*** Opening of DATA EXCERPTS ***
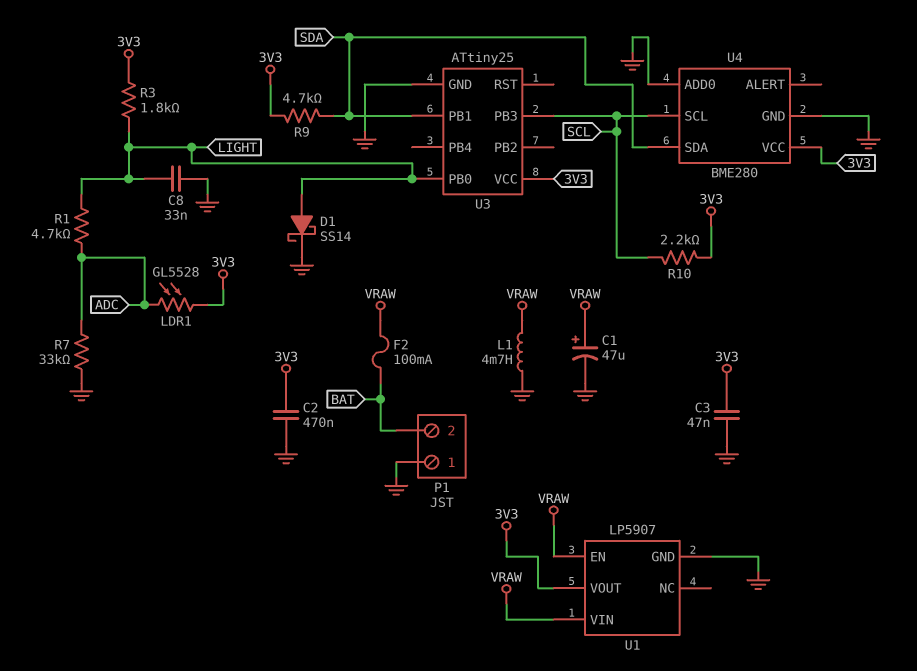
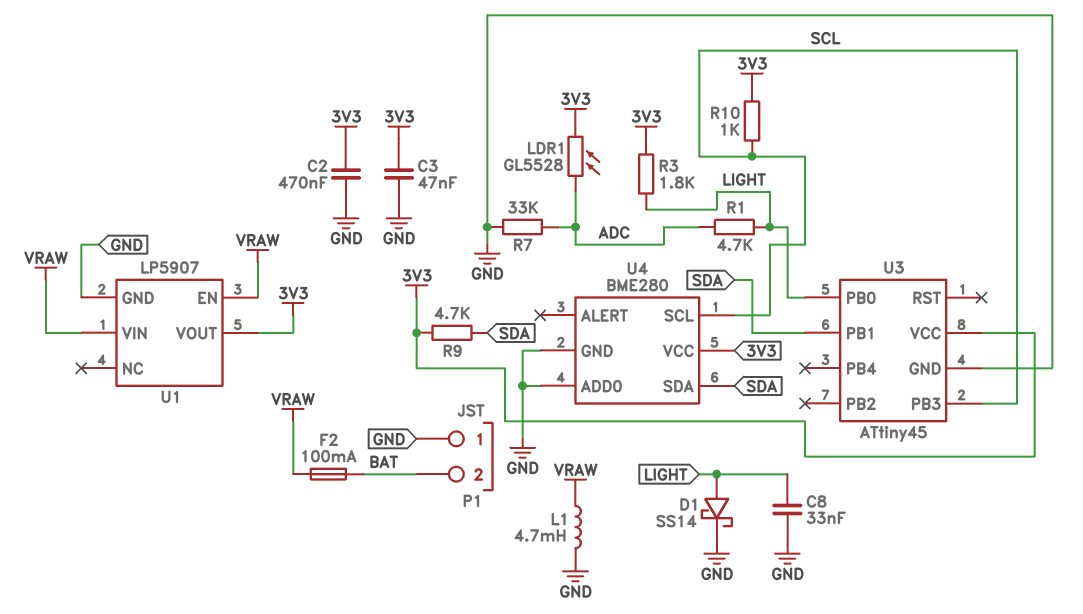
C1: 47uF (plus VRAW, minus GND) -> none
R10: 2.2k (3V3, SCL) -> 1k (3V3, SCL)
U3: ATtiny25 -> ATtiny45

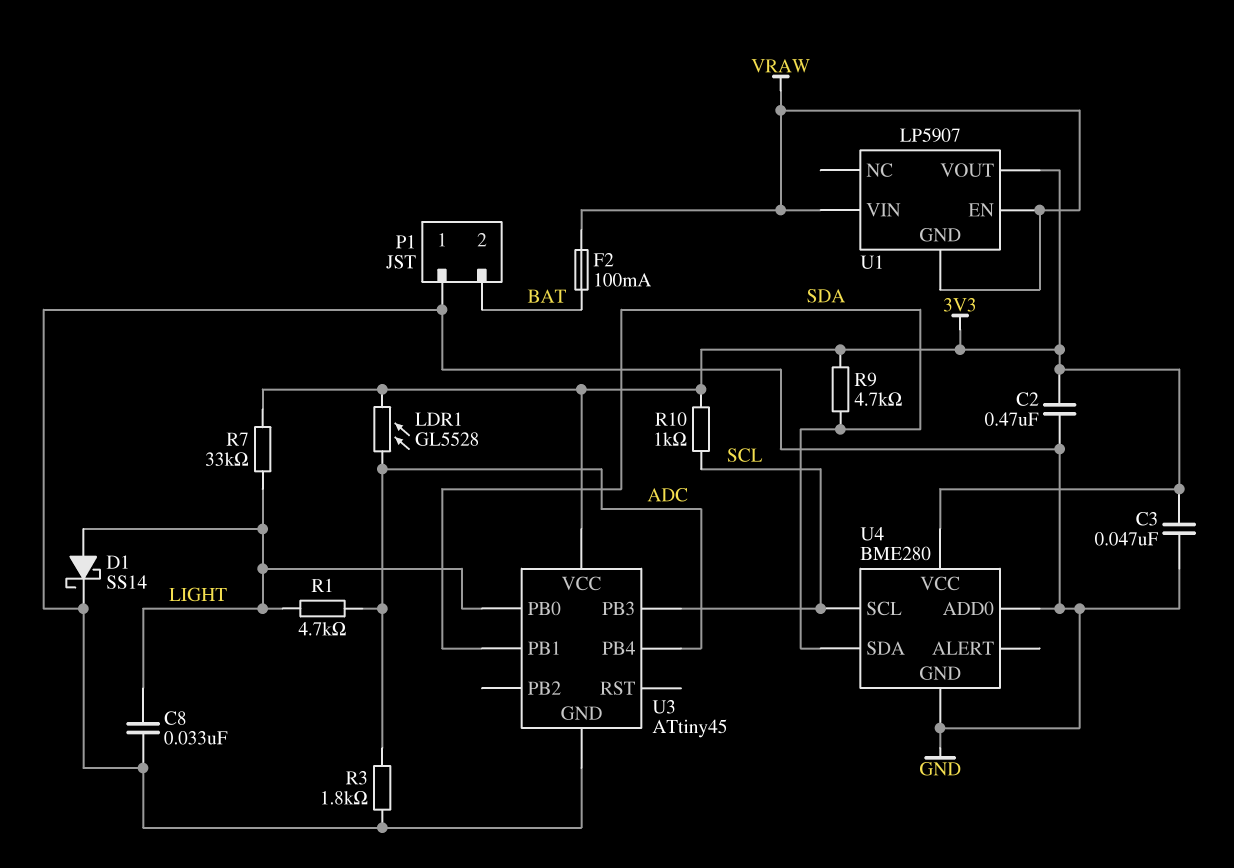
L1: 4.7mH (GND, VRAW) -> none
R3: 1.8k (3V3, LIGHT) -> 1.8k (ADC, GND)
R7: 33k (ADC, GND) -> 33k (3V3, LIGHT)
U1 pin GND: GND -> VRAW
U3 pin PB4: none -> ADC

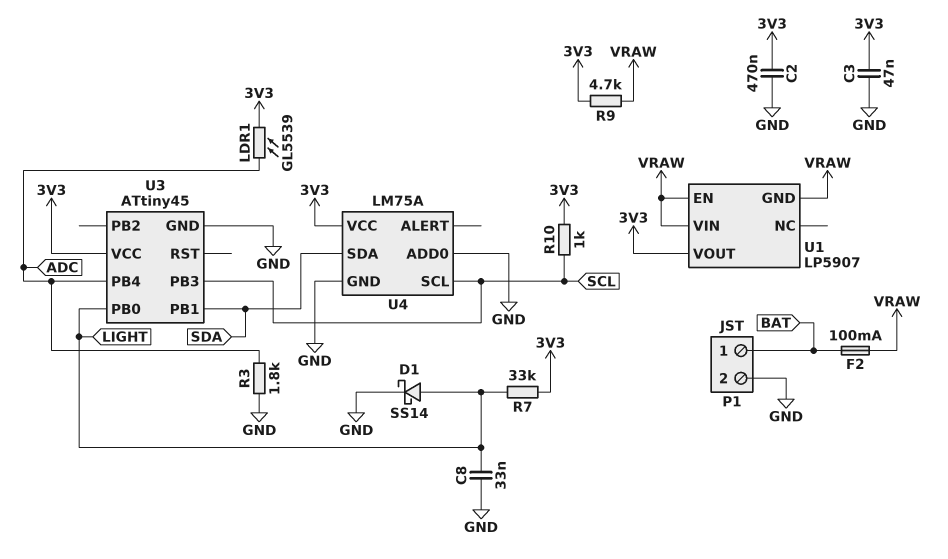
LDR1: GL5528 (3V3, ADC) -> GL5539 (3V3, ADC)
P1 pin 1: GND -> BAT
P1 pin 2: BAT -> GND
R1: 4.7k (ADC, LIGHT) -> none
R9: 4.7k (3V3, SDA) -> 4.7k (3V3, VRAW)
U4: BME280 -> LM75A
*** Close of DATA EXCERPTS ***
*** Opening of DATA EXCERPTS ***
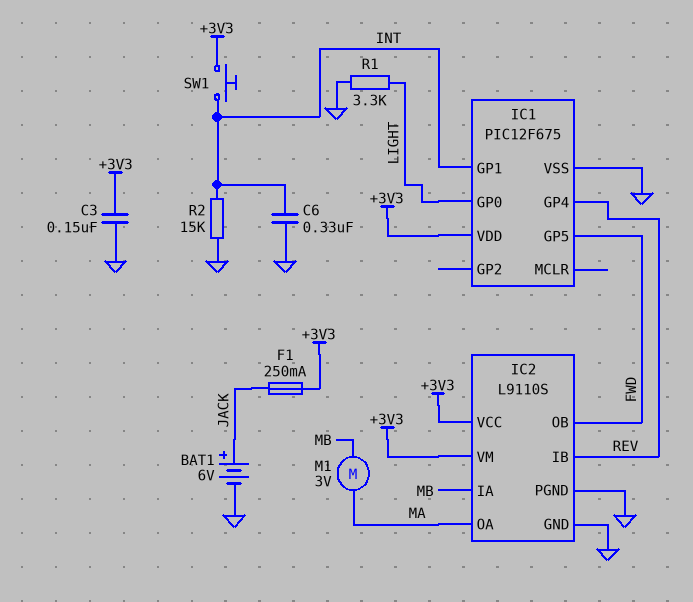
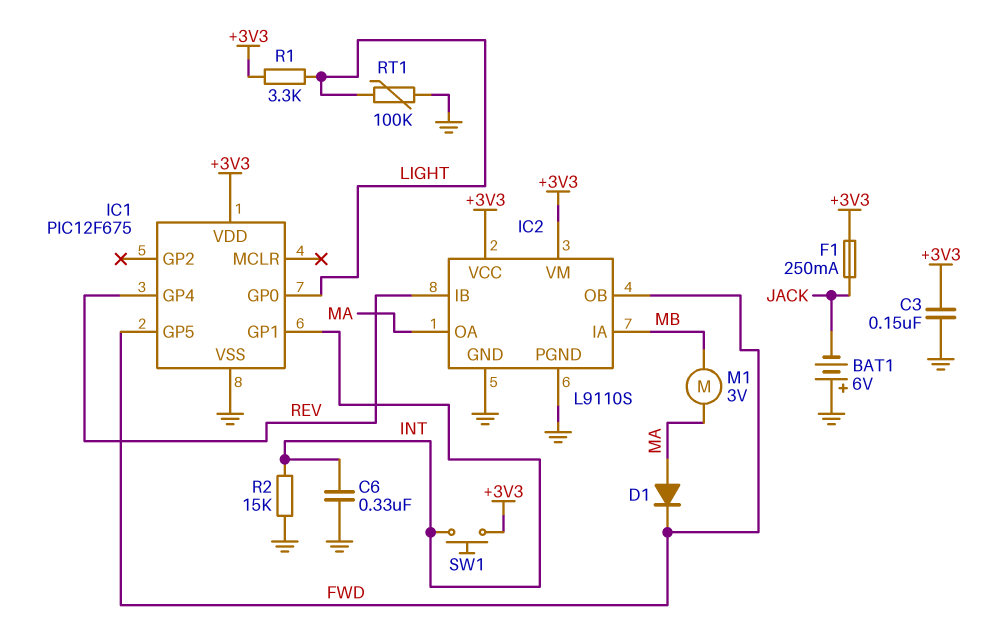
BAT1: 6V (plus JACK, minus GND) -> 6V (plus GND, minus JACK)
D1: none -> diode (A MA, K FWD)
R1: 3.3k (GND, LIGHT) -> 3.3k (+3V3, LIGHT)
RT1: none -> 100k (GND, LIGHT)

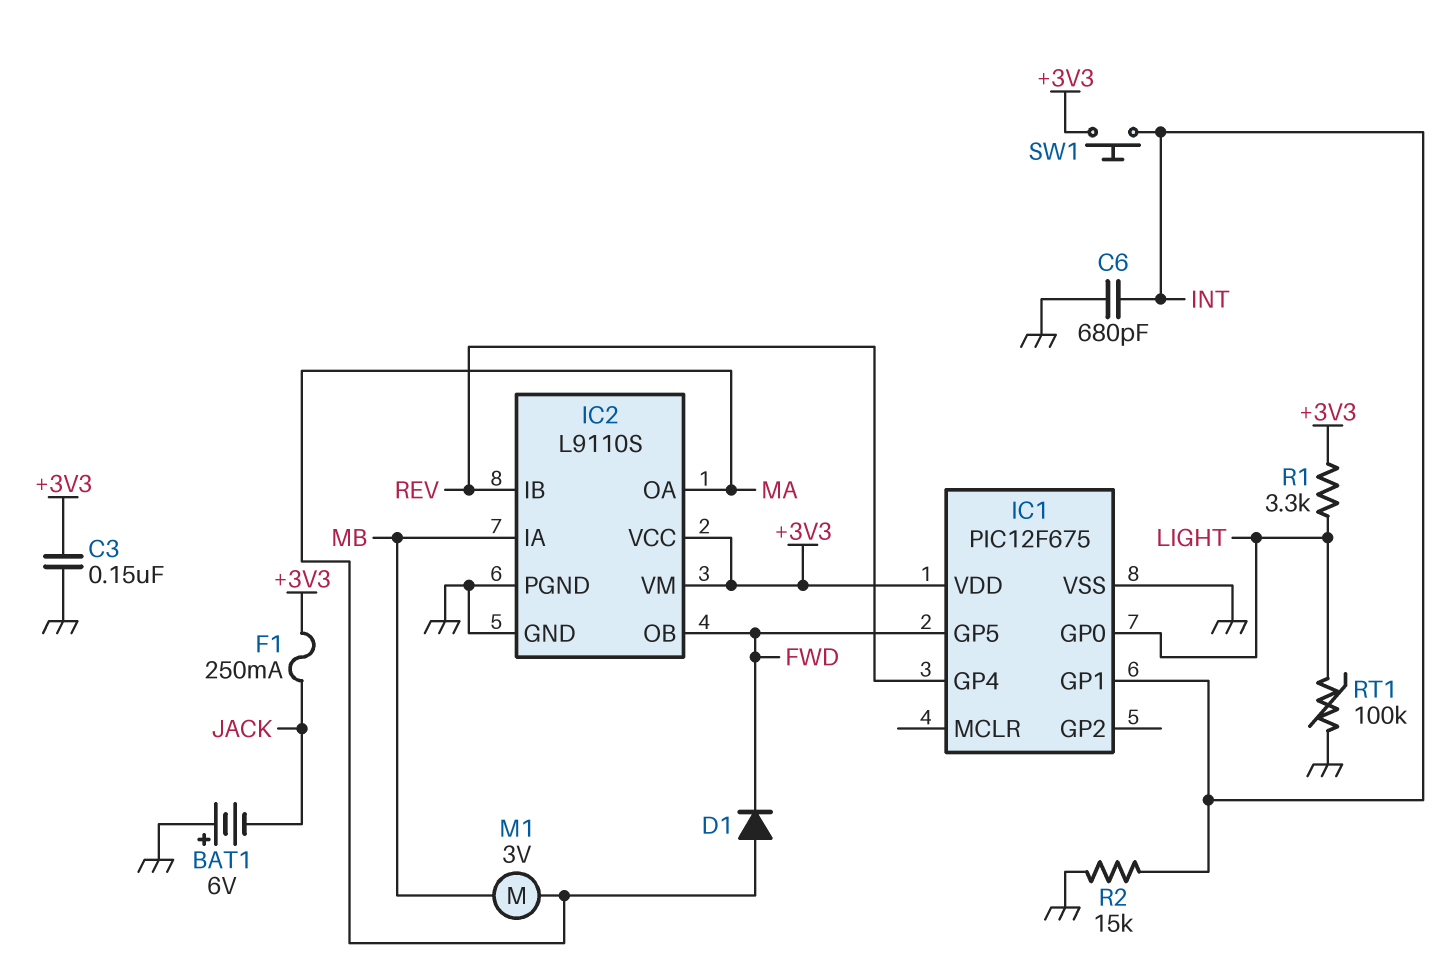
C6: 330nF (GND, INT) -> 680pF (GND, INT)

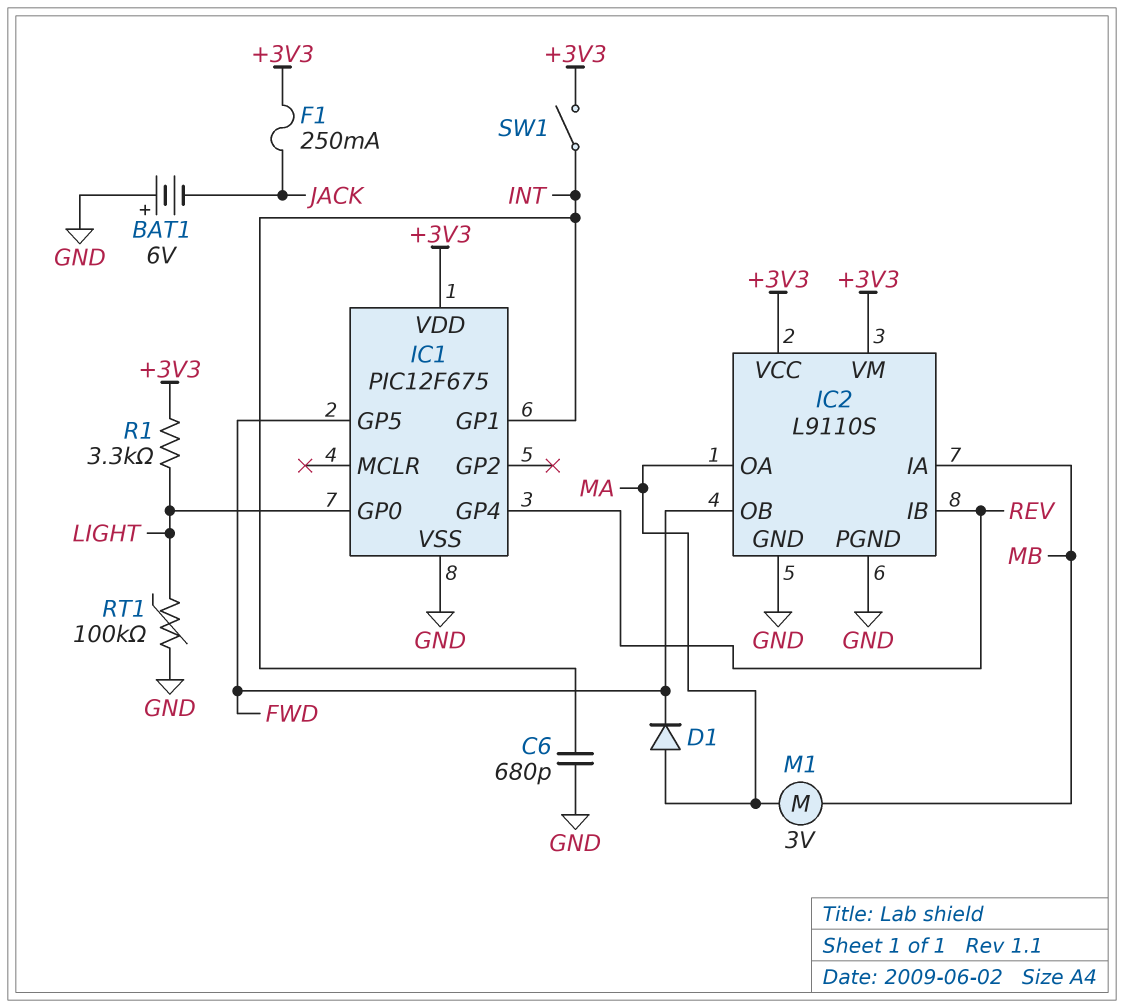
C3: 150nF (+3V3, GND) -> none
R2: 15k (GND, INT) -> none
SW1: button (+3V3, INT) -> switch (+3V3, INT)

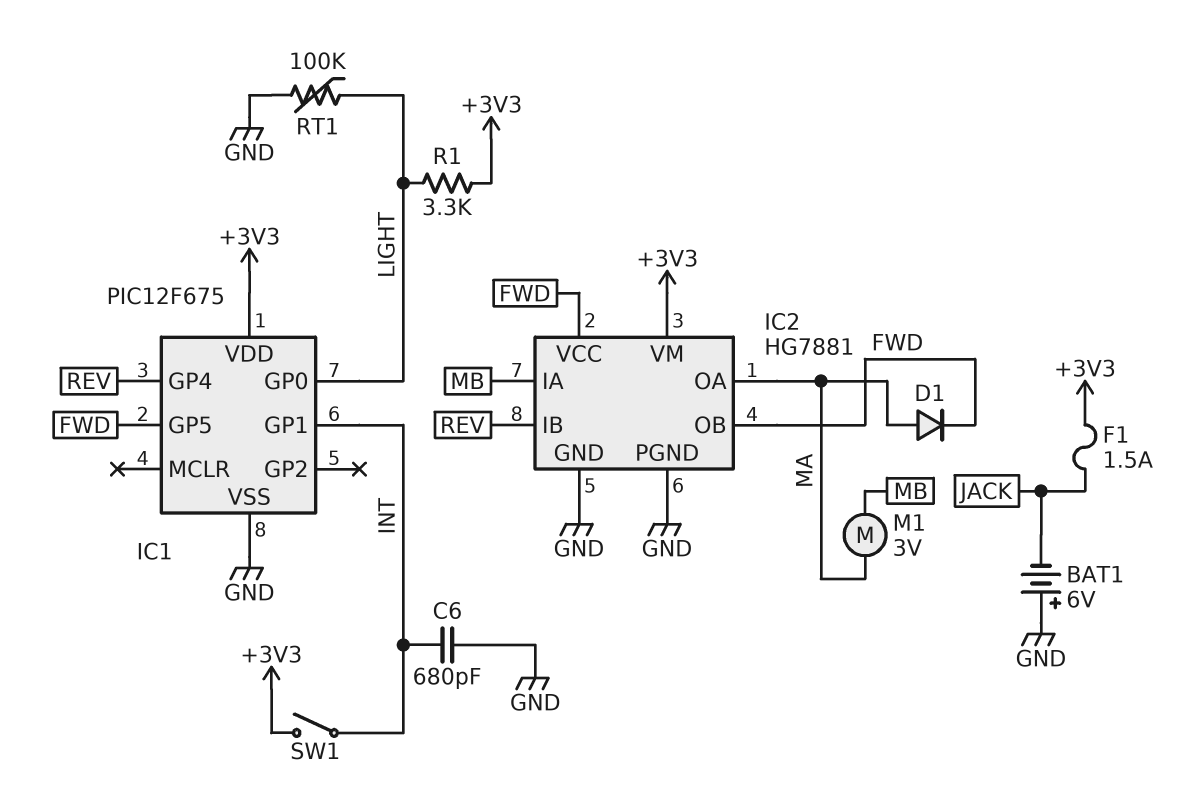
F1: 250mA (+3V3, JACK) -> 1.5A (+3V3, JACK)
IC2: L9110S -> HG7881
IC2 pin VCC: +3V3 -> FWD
*** Close of DATA EXCERPTS ***
*** Opening of DATA EXCERPTS ***
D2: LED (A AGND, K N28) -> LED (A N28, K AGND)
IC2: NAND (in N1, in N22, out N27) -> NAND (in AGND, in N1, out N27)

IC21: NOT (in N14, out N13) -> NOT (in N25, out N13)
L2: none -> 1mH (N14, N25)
*** Close of DATA EXCERPTS ***
• _WORK ORDER_:
Above are entries with pictures among them. Write out exactly the lines from the one containing "BAT1: 6V (plus" through the one containing "R2: 15k (GND, INT) -> none", ends included, and leave those pictures out.

• _OUTPUT OF THE TASK_:
BAT1: 6V (plus JACK, minus GND) -> 6V (plus GND, minus JACK)
D1: none -> diode (A MA, K FWD)
R1: 3.3k (GND, LIGHT) -> 3.3k (+3V3, LIGHT)
RT1: none -> 100k (GND, LIGHT)

C6: 330nF (GND, INT) -> 680pF (GND, INT)

C3: 150nF (+3V3, GND) -> none
R2: 15k (GND, INT) -> none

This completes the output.